Problem to work on. Scan the records for the line containing "pink strawberry: 2 -> 3"; extract it and all later lines, verbatim, through the end, and nothing before it.

Material for this exercise.
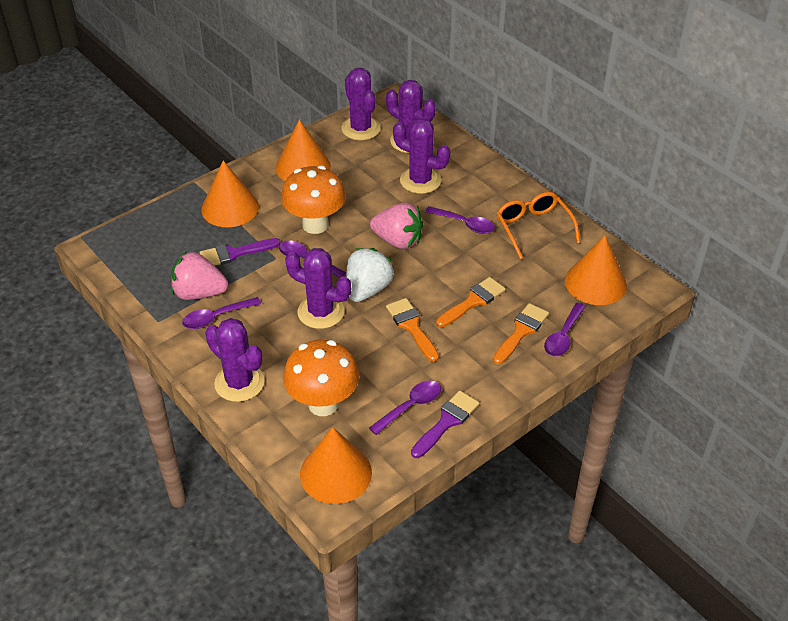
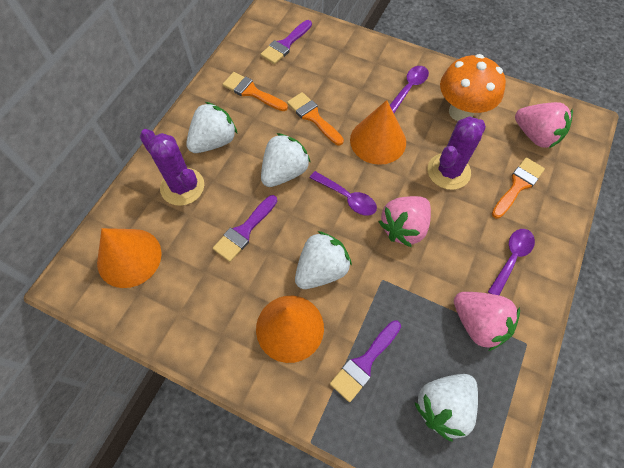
orange cone: 4 -> 3
orange glasses: 1 -> 0
orange mushroom: 2 -> 1
pink strawberry: 2 -> 3
purple brush: 2 -> 3
purple cactus: 5 -> 2
purple spoon: 5 -> 3
white strawberry: 1 -> 4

Answer to this problem.
pink strawberry: 2 -> 3
purple brush: 2 -> 3
purple cactus: 5 -> 2
purple spoon: 5 -> 3
white strawberry: 1 -> 4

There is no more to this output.